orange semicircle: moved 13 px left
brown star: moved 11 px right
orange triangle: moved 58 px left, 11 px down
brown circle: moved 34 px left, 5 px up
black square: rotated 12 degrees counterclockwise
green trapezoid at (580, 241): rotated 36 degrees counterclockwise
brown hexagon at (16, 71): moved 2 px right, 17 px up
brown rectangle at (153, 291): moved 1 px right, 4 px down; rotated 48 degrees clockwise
* * *
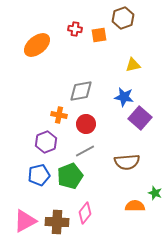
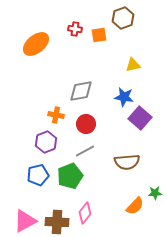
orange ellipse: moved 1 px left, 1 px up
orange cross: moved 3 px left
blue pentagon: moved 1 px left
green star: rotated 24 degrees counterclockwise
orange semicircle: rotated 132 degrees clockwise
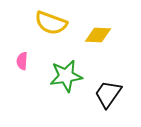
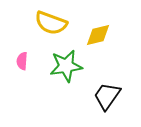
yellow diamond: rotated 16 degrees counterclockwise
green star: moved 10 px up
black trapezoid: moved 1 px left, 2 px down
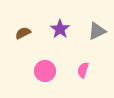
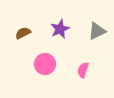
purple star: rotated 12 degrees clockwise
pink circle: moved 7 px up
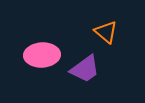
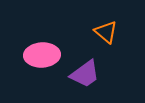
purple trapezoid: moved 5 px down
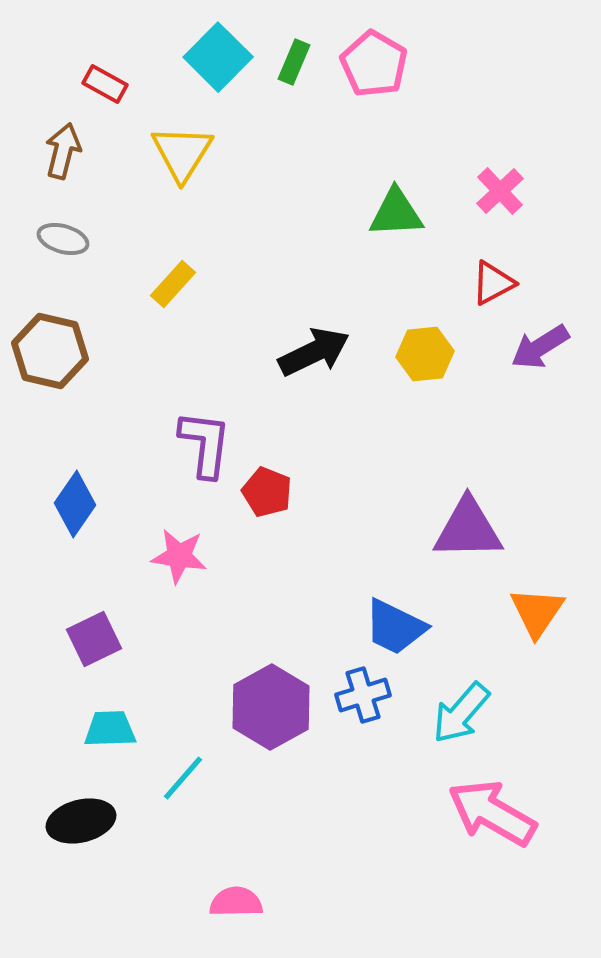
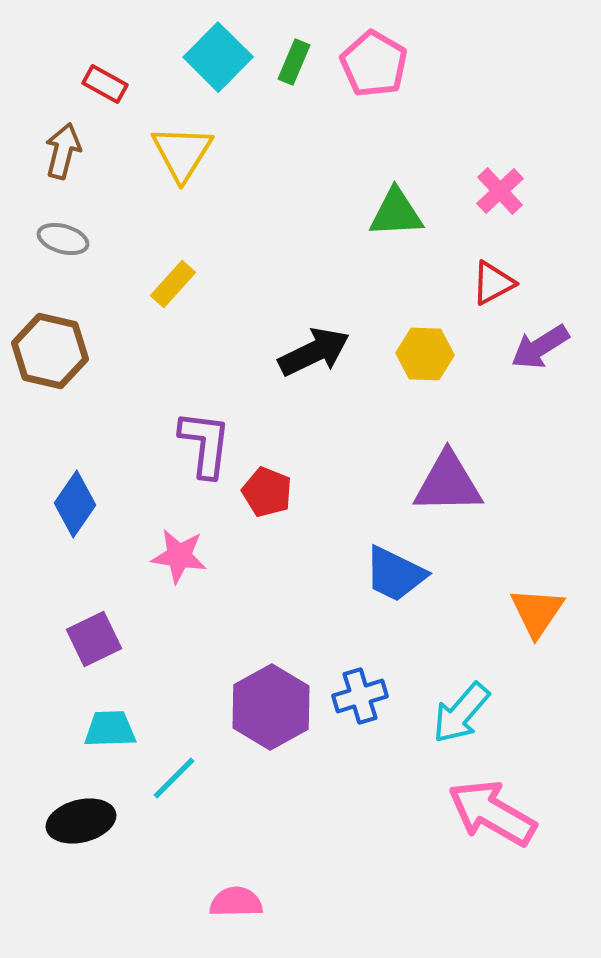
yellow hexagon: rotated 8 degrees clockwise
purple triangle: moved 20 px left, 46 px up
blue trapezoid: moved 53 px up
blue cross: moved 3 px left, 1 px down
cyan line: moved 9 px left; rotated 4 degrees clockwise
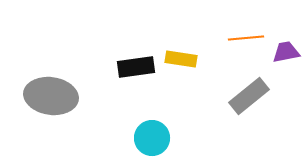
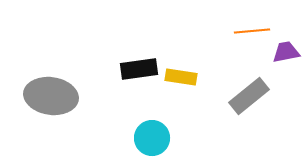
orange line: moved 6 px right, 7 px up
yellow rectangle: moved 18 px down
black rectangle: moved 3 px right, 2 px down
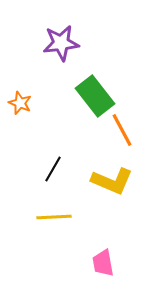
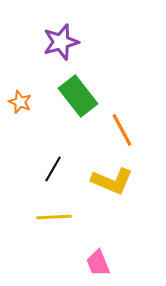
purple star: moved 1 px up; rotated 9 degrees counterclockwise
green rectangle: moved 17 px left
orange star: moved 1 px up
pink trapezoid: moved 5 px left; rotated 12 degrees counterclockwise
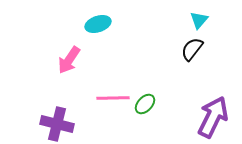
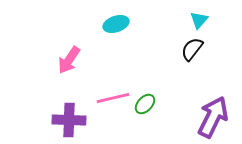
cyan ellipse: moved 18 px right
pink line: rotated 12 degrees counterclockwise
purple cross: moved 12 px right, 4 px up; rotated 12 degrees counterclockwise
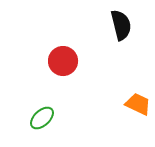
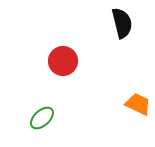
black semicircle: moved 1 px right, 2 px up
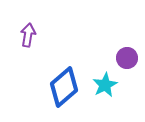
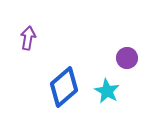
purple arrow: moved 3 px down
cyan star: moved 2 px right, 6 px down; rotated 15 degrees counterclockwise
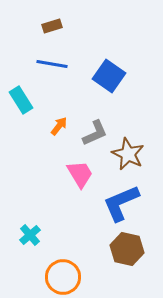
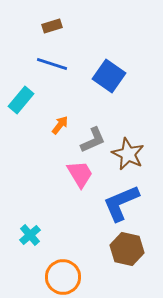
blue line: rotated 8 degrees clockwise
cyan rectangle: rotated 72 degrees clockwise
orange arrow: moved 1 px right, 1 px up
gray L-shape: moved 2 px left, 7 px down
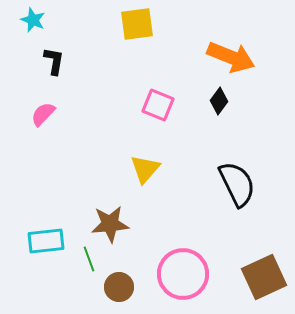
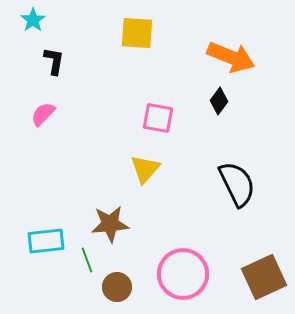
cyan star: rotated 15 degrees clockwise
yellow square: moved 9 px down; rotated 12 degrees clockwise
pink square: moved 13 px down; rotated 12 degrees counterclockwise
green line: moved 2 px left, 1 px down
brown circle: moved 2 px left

| TASK PROMPT |
Although the records above contain pictures, the copy must not; set down exactly the lines from the one with "purple cross: moved" up to and including the one with "brown circle: moved 2 px left".

| RESULT FOR THIS TASK |
purple cross: moved 12 px right, 4 px up; rotated 12 degrees counterclockwise
black semicircle: moved 1 px right, 2 px up
purple arrow: moved 3 px down
cyan star: moved 2 px right, 6 px down; rotated 15 degrees counterclockwise
blue line: rotated 8 degrees clockwise
cyan rectangle: rotated 72 degrees clockwise
orange arrow: moved 1 px right, 1 px up
gray L-shape: moved 2 px left, 7 px down
cyan star: rotated 15 degrees clockwise
yellow square: moved 9 px down; rotated 12 degrees clockwise
pink square: moved 13 px down; rotated 12 degrees counterclockwise
green line: moved 2 px left, 1 px down
brown circle: moved 2 px left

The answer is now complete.